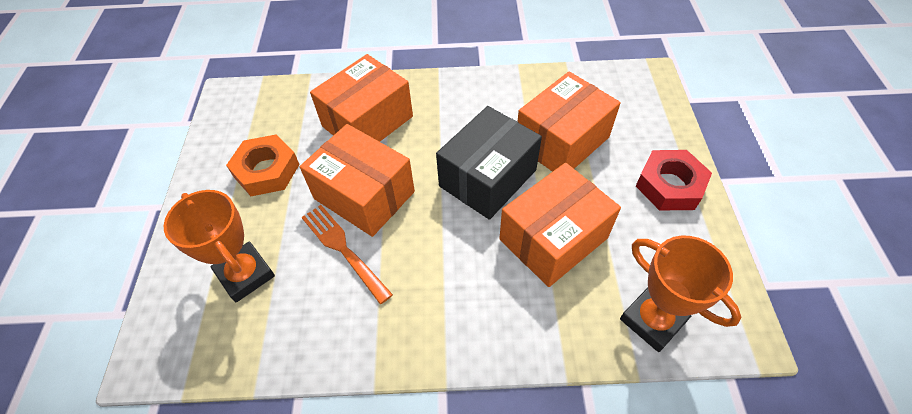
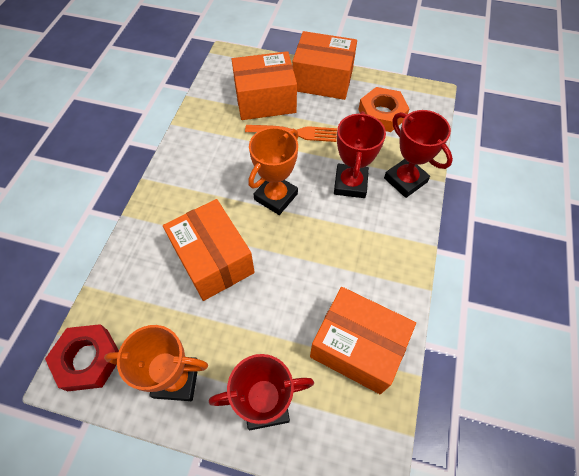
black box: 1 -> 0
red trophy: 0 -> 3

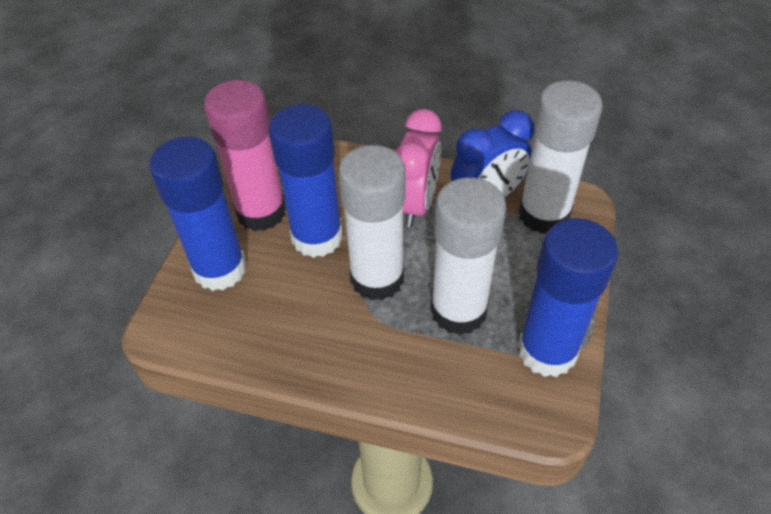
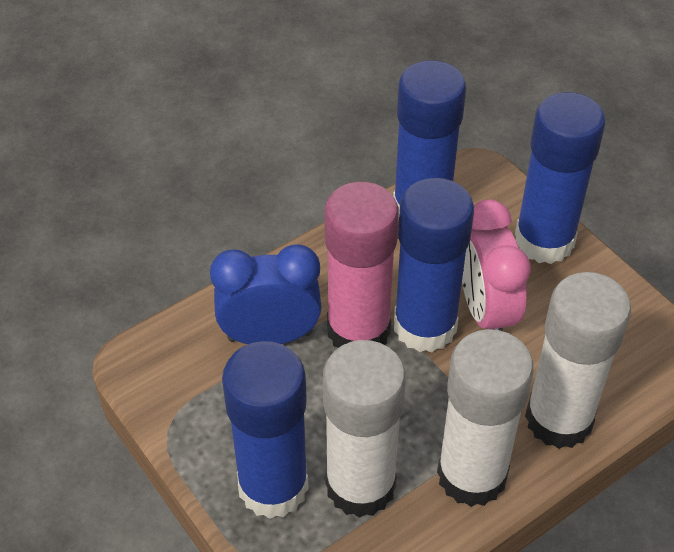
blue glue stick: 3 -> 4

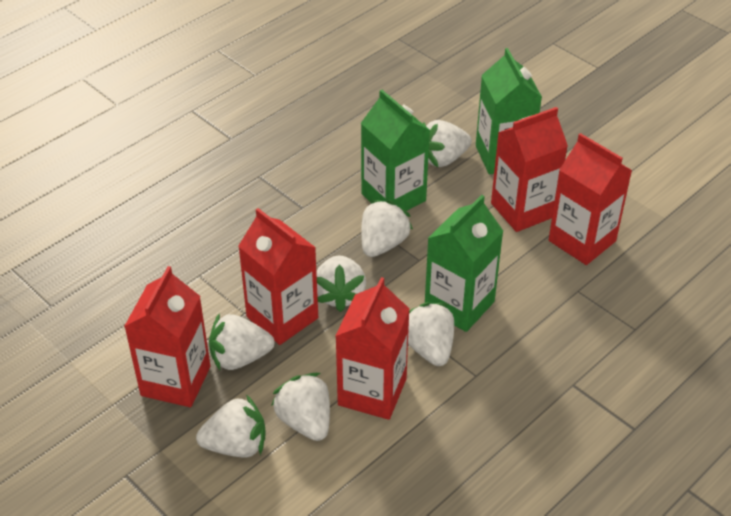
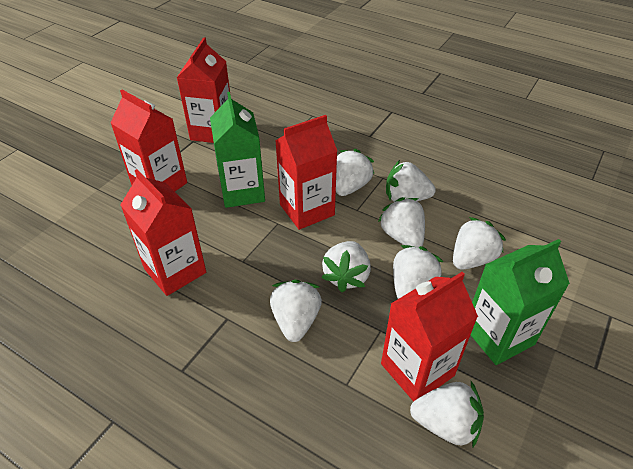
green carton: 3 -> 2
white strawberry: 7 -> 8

######

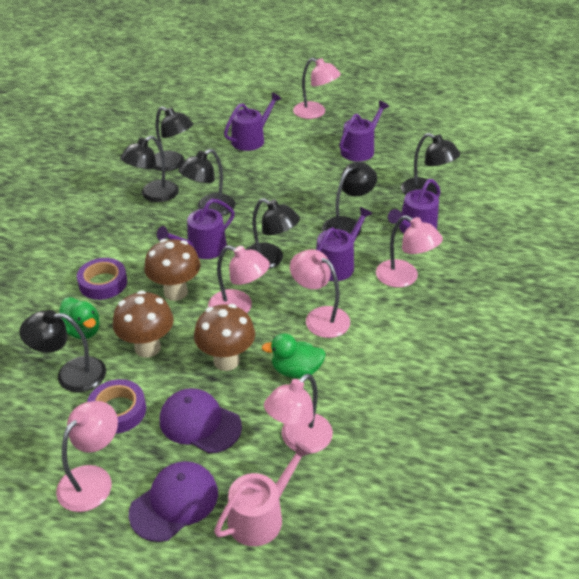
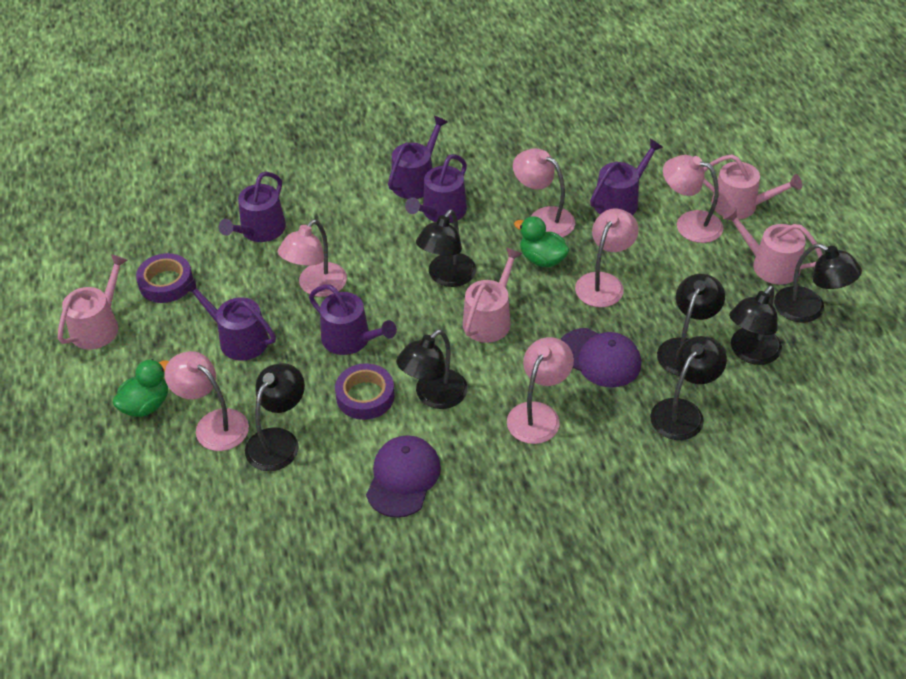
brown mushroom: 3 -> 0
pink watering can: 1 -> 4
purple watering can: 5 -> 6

######

YOUR OBJECTIVE> Copy out the lines above from the line containing "blue glue stick: 3 -> 4" through the line containing "white strawberry: 7 -> 8", exactly, and keep the pictures out.

WRITTEN RESPONSE>
blue glue stick: 3 -> 4

green carton: 3 -> 2
white strawberry: 7 -> 8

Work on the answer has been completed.